*** Opening Recorded data ***

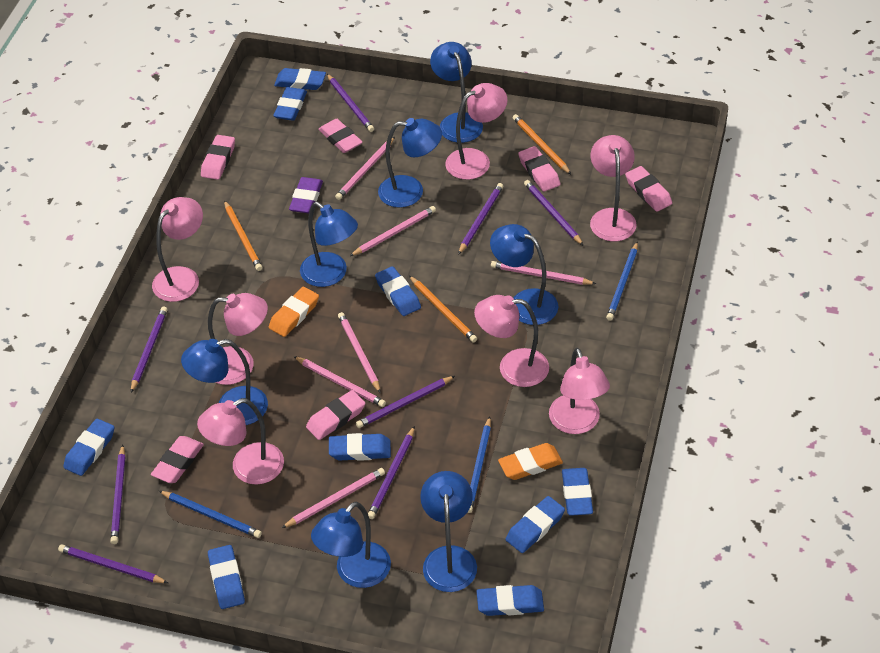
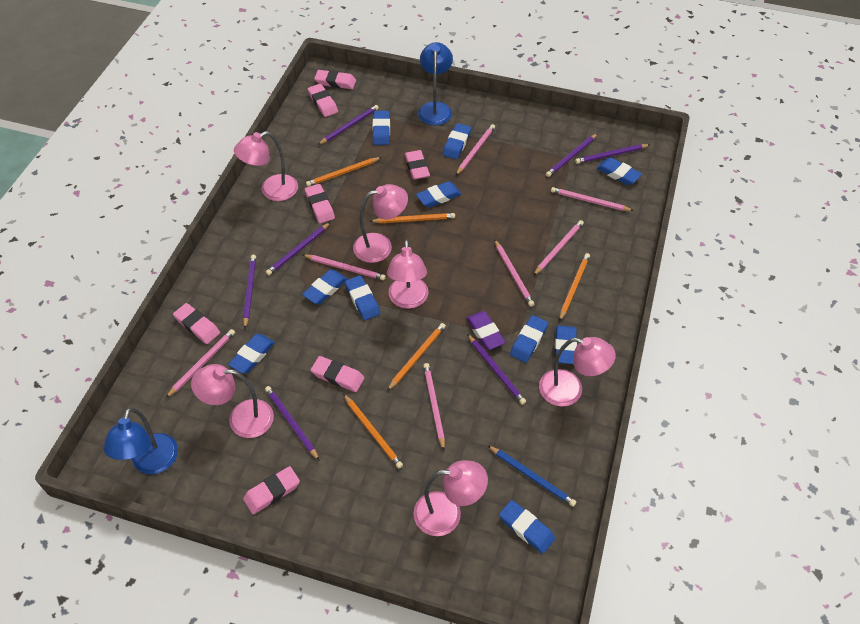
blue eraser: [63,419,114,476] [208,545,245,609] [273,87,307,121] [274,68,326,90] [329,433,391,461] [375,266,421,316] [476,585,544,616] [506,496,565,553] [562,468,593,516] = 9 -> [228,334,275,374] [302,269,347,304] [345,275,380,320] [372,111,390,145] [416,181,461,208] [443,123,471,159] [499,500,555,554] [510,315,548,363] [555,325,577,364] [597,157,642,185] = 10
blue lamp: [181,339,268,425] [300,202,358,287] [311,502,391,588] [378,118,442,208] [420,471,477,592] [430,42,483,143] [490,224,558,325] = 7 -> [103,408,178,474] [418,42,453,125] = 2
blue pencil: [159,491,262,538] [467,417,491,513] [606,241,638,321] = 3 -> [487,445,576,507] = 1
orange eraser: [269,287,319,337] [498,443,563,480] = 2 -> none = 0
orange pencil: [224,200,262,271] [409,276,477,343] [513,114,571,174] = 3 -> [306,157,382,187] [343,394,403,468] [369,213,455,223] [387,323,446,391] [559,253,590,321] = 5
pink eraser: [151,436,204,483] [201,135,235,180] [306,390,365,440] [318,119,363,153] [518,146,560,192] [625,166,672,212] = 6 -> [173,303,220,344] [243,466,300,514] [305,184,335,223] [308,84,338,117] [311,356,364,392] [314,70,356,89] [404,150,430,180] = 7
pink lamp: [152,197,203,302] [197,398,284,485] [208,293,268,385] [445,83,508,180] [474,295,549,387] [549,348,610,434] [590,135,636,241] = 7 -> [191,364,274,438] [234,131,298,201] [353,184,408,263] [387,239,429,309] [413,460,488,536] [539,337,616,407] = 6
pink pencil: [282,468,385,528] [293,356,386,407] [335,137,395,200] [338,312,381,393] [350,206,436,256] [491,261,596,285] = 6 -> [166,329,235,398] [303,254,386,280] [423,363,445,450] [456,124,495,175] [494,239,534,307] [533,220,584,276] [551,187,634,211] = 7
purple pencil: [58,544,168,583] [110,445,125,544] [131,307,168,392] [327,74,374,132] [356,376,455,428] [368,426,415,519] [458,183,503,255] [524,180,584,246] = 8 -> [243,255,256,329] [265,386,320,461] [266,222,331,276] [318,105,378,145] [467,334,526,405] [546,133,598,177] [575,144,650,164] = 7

*** Closing Recorded data ***
*** Opening Recorded data ***

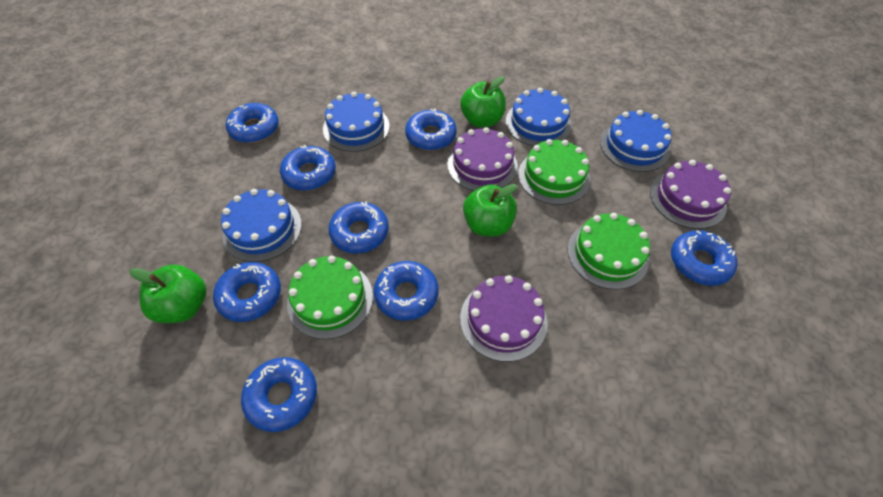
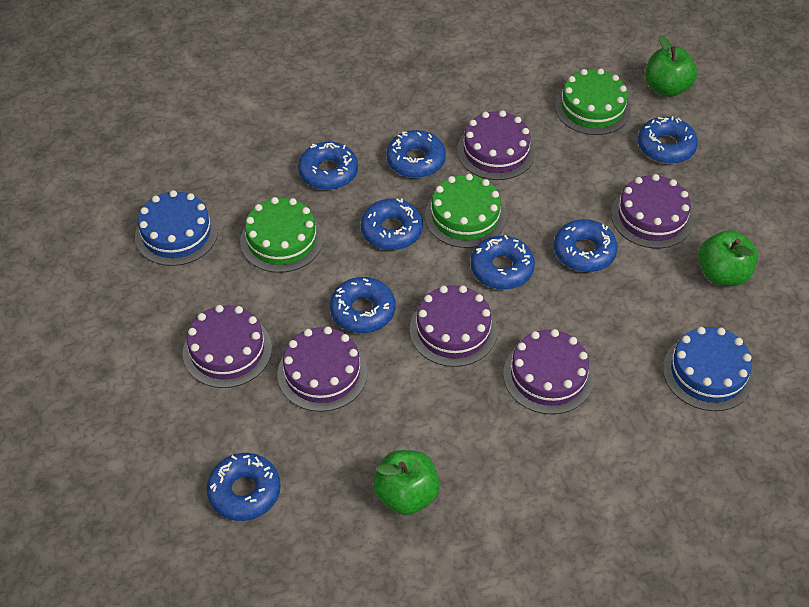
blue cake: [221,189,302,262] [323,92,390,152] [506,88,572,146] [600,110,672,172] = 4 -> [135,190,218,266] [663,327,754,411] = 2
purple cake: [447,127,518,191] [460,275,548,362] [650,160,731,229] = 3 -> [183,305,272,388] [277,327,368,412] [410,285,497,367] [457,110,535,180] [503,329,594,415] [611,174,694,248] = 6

*** Closing Recorded data ***

• What to work on
Using the entries above, repeat only the lines from the one containing "pink lamp: [152,197,203,302]" through the one containing "purple pencil: [58,544,168,583]", end lines included.

• Answer to this problem
pink lamp: [152,197,203,302] [197,398,284,485] [208,293,268,385] [445,83,508,180] [474,295,549,387] [549,348,610,434] [590,135,636,241] = 7 -> [191,364,274,438] [234,131,298,201] [353,184,408,263] [387,239,429,309] [413,460,488,536] [539,337,616,407] = 6
pink pencil: [282,468,385,528] [293,356,386,407] [335,137,395,200] [338,312,381,393] [350,206,436,256] [491,261,596,285] = 6 -> [166,329,235,398] [303,254,386,280] [423,363,445,450] [456,124,495,175] [494,239,534,307] [533,220,584,276] [551,187,634,211] = 7
purple pencil: [58,544,168,583] [110,445,125,544] [131,307,168,392] [327,74,374,132] [356,376,455,428] [368,426,415,519] [458,183,503,255] [524,180,584,246] = 8 -> [243,255,256,329] [265,386,320,461] [266,222,331,276] [318,105,378,145] [467,334,526,405] [546,133,598,177] [575,144,650,164] = 7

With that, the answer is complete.